* Task statement: Search the listing below, and show each line that includes the word "schottky".

[[ Supplied data open ]]

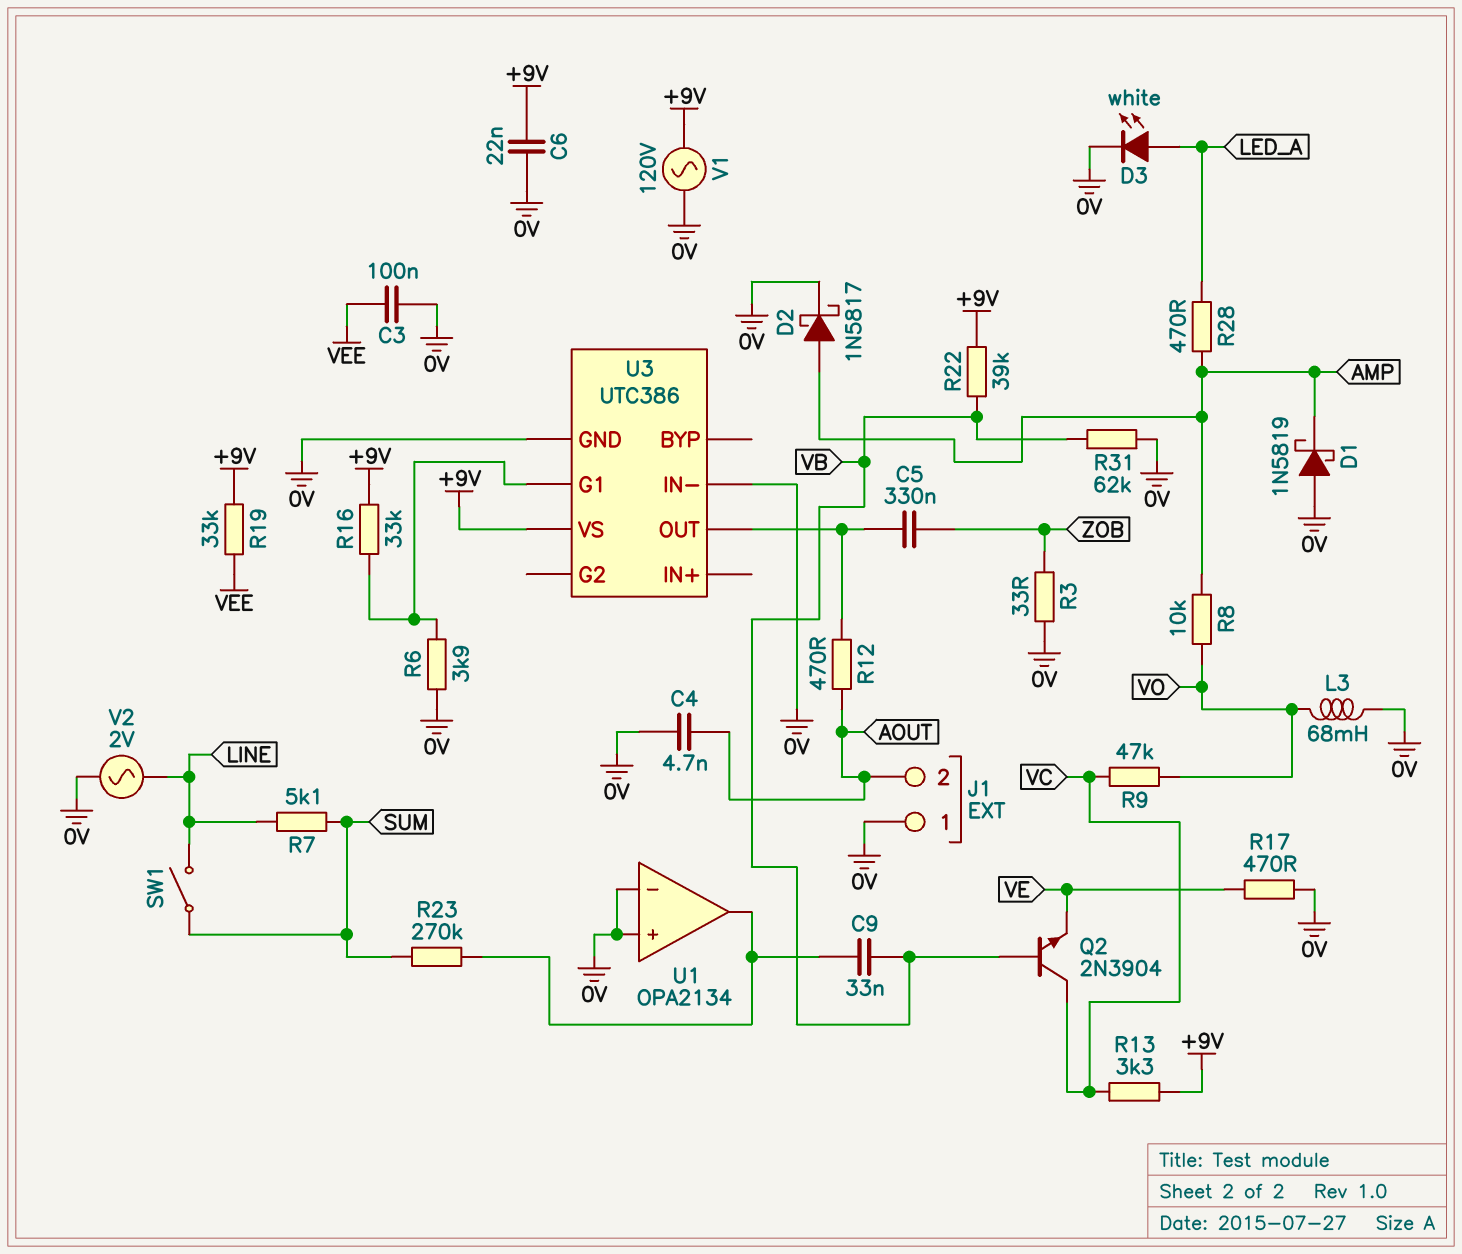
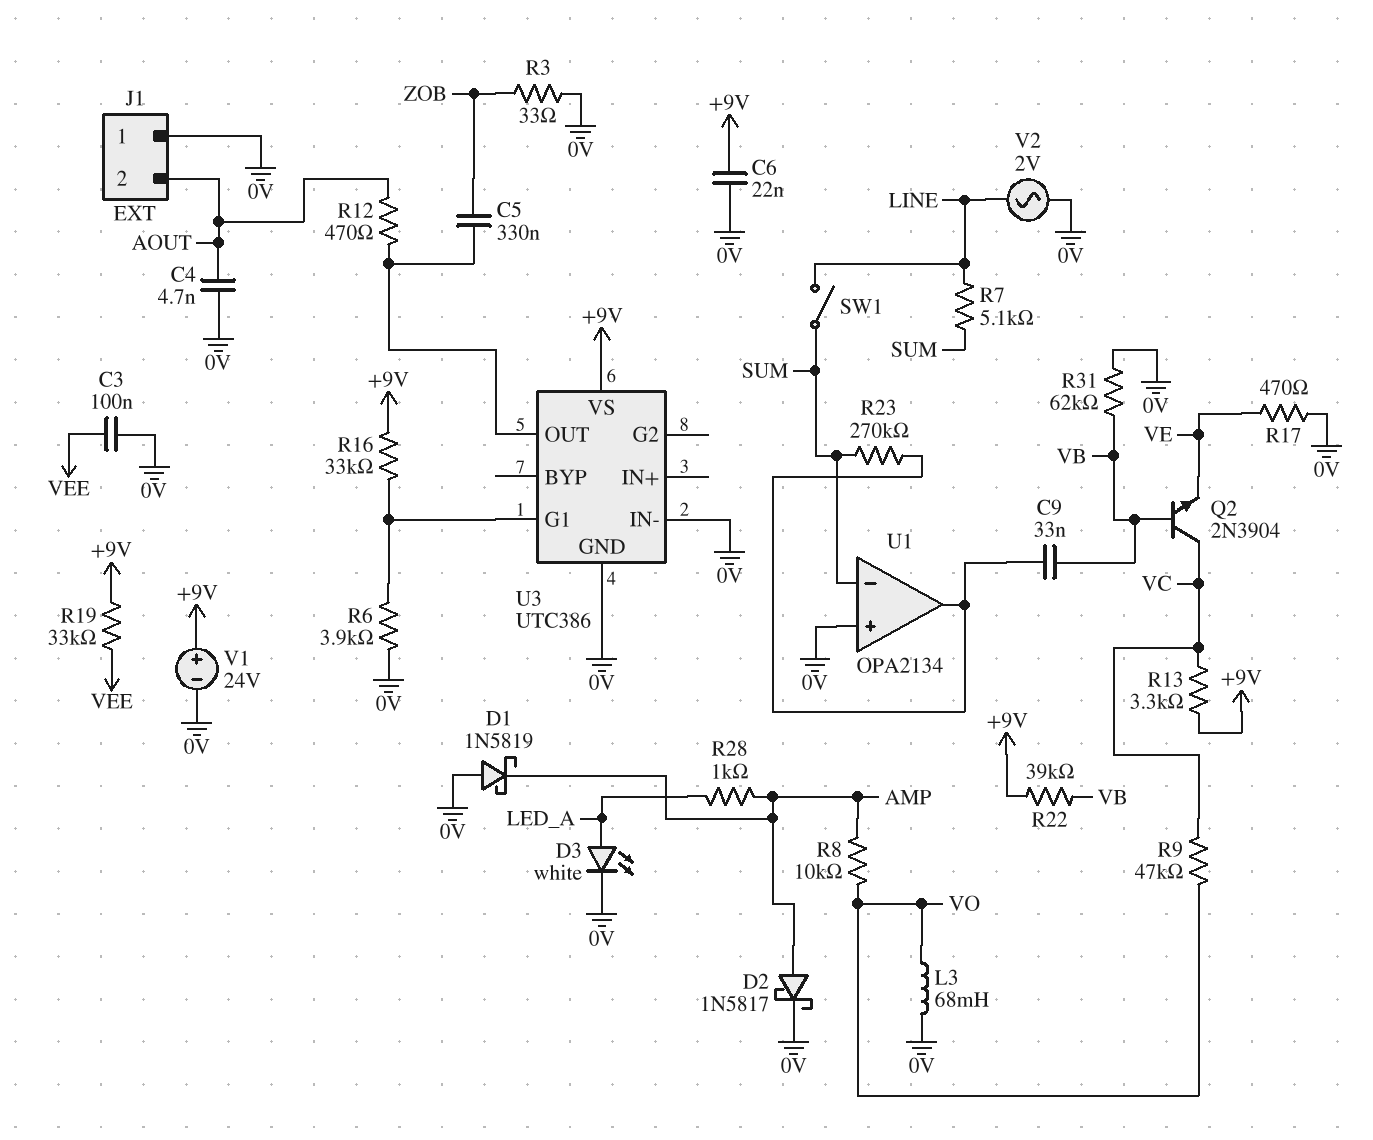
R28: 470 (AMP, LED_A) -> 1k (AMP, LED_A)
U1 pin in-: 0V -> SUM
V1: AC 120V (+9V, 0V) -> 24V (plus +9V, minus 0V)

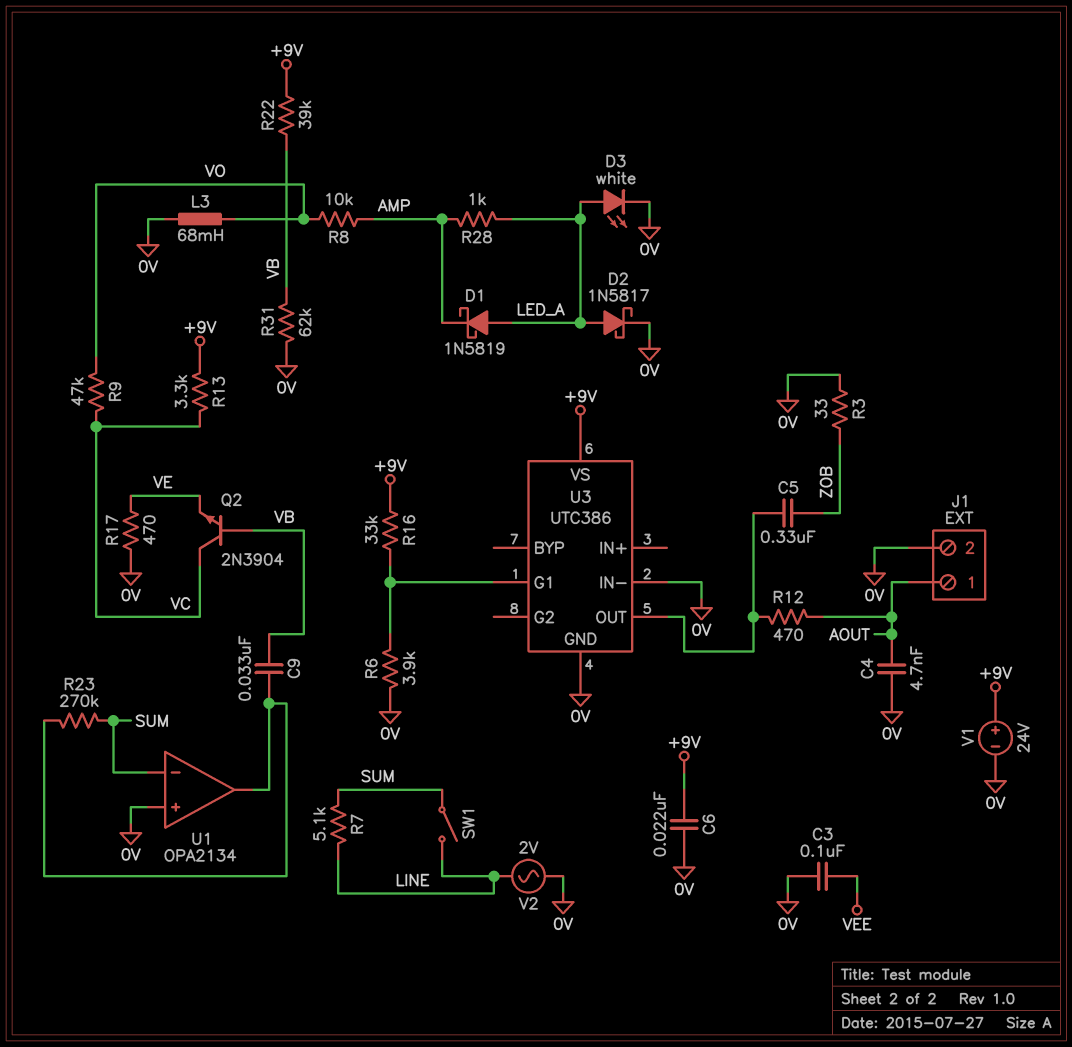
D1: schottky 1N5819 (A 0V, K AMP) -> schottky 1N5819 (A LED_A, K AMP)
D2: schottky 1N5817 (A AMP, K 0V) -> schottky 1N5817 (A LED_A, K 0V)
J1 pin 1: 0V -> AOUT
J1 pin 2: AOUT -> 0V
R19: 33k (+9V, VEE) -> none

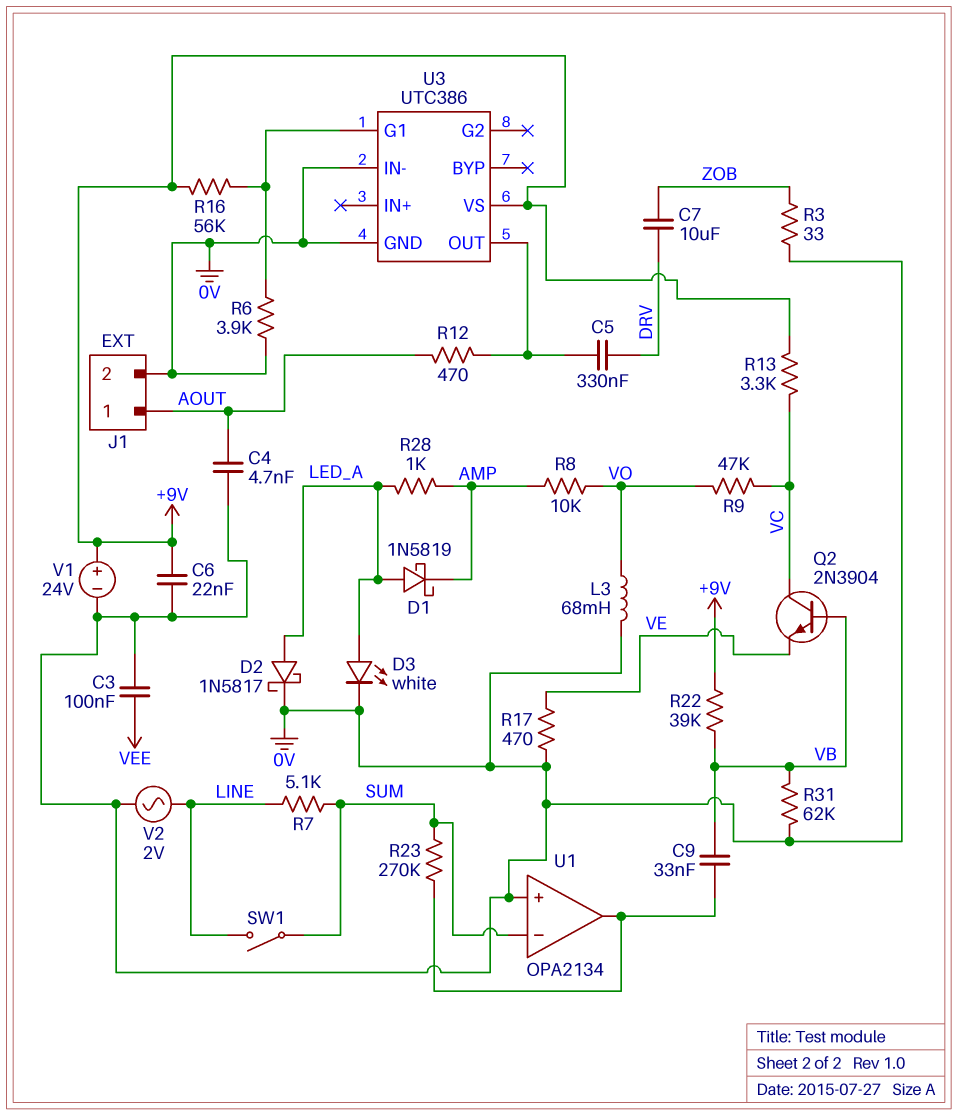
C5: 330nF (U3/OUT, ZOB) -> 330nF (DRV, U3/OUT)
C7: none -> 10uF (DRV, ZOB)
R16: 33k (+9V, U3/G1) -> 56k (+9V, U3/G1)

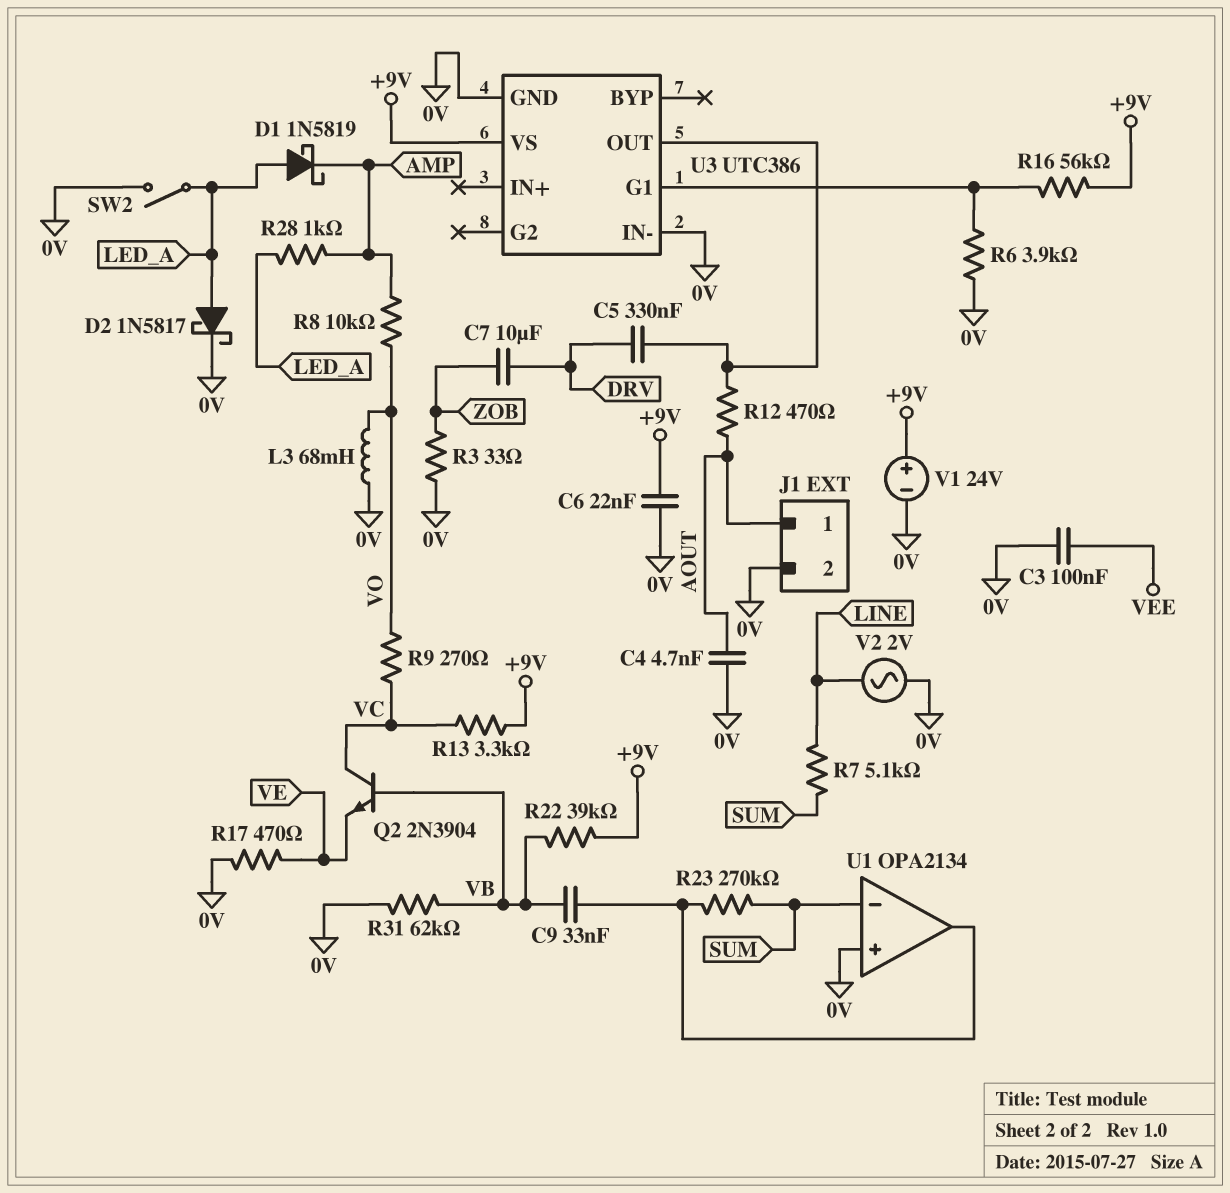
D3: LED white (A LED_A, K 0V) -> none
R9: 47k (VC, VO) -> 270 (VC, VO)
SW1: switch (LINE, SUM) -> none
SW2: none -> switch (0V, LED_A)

[[ Supplied data closed ]]

* Written solution:
D1: schottky 1N5819 (A 0V, K AMP) -> schottky 1N5819 (A LED_A, K AMP)
D2: schottky 1N5817 (A AMP, K 0V) -> schottky 1N5817 (A LED_A, K 0V)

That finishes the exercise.